• [What this task involves]
Return exactly the span of lines in the following data that opens with the line containing "(593, 527) = (531, 244): pink" and closes with the line containing "(416, 149) = (114, 204): brown". Include nothing else.

====== Stored data

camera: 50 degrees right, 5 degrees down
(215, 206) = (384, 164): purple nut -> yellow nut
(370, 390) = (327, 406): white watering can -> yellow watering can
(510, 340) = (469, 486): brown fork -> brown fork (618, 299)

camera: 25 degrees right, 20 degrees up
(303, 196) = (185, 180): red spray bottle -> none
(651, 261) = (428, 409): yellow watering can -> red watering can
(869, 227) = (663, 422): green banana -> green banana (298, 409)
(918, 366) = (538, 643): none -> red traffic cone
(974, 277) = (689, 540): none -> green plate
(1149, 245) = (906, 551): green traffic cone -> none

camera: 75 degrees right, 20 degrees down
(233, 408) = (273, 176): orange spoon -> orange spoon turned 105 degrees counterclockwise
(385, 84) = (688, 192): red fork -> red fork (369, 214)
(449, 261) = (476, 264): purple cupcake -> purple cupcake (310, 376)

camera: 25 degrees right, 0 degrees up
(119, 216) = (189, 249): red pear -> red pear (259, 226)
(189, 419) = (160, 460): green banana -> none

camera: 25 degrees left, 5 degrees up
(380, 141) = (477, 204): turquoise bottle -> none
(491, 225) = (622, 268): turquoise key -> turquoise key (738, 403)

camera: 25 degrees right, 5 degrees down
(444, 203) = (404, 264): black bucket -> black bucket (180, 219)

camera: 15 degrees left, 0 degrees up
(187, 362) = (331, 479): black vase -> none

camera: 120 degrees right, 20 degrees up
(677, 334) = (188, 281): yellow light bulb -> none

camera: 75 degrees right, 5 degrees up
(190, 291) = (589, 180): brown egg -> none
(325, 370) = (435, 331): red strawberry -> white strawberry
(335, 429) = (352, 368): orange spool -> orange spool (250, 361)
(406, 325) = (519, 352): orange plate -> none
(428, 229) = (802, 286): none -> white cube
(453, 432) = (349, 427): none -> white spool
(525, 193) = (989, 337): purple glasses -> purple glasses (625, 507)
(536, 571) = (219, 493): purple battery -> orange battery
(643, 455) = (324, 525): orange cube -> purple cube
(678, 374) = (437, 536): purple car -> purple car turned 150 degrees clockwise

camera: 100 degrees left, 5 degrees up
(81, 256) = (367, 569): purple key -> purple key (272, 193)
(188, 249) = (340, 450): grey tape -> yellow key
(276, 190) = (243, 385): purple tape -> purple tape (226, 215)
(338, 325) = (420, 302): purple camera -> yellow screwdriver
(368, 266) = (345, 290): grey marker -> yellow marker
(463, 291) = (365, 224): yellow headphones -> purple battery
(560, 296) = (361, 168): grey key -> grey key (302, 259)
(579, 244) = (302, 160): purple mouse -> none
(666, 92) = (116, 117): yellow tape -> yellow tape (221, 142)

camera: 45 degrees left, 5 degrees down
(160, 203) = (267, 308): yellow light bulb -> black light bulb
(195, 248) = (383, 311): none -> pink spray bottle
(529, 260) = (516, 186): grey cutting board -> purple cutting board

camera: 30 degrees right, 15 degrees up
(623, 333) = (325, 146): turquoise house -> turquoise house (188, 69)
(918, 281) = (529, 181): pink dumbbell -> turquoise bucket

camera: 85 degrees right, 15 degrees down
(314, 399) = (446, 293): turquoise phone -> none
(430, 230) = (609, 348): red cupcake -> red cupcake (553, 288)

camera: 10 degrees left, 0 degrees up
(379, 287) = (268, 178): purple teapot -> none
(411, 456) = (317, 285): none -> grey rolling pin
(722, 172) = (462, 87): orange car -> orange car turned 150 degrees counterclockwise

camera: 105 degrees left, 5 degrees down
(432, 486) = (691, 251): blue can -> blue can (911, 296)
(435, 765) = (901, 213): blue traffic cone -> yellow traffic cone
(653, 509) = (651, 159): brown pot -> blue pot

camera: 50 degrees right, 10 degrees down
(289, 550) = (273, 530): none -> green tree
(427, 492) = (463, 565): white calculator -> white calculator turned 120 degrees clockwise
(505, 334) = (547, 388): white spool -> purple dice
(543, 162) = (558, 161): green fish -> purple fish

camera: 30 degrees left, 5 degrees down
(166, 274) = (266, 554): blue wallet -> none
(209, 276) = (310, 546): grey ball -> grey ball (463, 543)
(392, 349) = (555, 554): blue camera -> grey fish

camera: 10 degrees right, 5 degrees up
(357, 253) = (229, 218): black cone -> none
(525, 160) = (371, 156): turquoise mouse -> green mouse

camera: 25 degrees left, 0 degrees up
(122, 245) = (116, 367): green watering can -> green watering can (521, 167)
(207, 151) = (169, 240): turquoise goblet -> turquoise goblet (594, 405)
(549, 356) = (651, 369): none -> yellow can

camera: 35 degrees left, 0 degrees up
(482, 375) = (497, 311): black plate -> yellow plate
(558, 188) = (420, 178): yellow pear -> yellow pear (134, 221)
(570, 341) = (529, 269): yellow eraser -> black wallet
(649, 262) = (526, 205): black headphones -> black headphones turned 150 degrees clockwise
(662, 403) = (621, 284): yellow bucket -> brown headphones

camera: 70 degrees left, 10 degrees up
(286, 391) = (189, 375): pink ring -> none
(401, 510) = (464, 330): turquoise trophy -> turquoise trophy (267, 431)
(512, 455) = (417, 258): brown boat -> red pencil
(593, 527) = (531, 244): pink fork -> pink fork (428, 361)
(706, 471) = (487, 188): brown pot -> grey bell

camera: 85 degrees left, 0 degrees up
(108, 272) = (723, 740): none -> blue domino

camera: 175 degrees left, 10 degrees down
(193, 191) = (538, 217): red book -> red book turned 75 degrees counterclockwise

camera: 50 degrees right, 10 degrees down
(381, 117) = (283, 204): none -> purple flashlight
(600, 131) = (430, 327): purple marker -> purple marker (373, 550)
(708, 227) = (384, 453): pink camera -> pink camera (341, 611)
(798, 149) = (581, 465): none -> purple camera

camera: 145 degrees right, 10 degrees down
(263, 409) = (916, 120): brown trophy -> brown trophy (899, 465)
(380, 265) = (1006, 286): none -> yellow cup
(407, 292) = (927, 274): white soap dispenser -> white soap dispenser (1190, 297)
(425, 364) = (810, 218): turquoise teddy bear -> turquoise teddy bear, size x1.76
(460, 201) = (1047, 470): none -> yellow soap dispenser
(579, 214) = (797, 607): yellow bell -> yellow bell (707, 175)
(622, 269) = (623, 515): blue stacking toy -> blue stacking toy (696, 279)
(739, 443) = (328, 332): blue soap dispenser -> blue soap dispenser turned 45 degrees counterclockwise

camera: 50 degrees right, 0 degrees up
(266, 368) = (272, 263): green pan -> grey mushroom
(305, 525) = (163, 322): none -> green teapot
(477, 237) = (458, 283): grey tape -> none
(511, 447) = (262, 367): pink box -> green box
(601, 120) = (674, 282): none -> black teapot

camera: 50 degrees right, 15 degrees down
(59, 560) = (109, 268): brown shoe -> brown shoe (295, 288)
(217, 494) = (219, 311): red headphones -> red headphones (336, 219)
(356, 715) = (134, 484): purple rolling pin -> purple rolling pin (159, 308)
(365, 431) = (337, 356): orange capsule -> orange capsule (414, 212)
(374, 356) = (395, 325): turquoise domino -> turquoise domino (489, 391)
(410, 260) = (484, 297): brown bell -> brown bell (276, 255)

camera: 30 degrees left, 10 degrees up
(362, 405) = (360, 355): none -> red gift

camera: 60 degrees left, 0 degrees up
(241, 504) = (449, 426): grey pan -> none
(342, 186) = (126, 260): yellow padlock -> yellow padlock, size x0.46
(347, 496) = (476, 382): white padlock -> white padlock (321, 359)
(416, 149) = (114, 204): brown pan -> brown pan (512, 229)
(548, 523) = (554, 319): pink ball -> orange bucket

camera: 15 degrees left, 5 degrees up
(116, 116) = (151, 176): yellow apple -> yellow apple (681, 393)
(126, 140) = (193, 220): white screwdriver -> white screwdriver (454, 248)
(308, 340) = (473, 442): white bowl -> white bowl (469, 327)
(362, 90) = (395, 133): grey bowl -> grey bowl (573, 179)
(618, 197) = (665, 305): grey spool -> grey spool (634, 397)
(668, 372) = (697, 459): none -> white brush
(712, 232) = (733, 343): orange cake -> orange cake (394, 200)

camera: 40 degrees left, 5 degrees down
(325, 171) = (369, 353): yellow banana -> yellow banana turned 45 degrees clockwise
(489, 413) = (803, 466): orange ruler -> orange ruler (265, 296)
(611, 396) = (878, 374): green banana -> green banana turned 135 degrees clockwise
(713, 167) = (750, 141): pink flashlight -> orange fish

============

• [Your solution]
(593, 527) = (531, 244): pink fork -> pink fork (428, 361)
(706, 471) = (487, 188): brown pot -> grey bell

camera: 85 degrees left, 0 degrees up
(108, 272) = (723, 740): none -> blue domino

camera: 175 degrees left, 10 degrees down
(193, 191) = (538, 217): red book -> red book turned 75 degrees counterclockwise

camera: 50 degrees right, 10 degrees down
(381, 117) = (283, 204): none -> purple flashlight
(600, 131) = (430, 327): purple marker -> purple marker (373, 550)
(708, 227) = (384, 453): pink camera -> pink camera (341, 611)
(798, 149) = (581, 465): none -> purple camera

camera: 145 degrees right, 10 degrees down
(263, 409) = (916, 120): brown trophy -> brown trophy (899, 465)
(380, 265) = (1006, 286): none -> yellow cup
(407, 292) = (927, 274): white soap dispenser -> white soap dispenser (1190, 297)
(425, 364) = (810, 218): turquoise teddy bear -> turquoise teddy bear, size x1.76
(460, 201) = (1047, 470): none -> yellow soap dispenser
(579, 214) = (797, 607): yellow bell -> yellow bell (707, 175)
(622, 269) = (623, 515): blue stacking toy -> blue stacking toy (696, 279)
(739, 443) = (328, 332): blue soap dispenser -> blue soap dispenser turned 45 degrees counterclockwise

camera: 50 degrees right, 0 degrees up
(266, 368) = (272, 263): green pan -> grey mushroom
(305, 525) = (163, 322): none -> green teapot
(477, 237) = (458, 283): grey tape -> none
(511, 447) = (262, 367): pink box -> green box
(601, 120) = (674, 282): none -> black teapot

camera: 50 degrees right, 15 degrees down
(59, 560) = (109, 268): brown shoe -> brown shoe (295, 288)
(217, 494) = (219, 311): red headphones -> red headphones (336, 219)
(356, 715) = (134, 484): purple rolling pin -> purple rolling pin (159, 308)
(365, 431) = (337, 356): orange capsule -> orange capsule (414, 212)
(374, 356) = (395, 325): turquoise domino -> turquoise domino (489, 391)
(410, 260) = (484, 297): brown bell -> brown bell (276, 255)

camera: 30 degrees left, 10 degrees up
(362, 405) = (360, 355): none -> red gift

camera: 60 degrees left, 0 degrees up
(241, 504) = (449, 426): grey pan -> none
(342, 186) = (126, 260): yellow padlock -> yellow padlock, size x0.46
(347, 496) = (476, 382): white padlock -> white padlock (321, 359)
(416, 149) = (114, 204): brown pan -> brown pan (512, 229)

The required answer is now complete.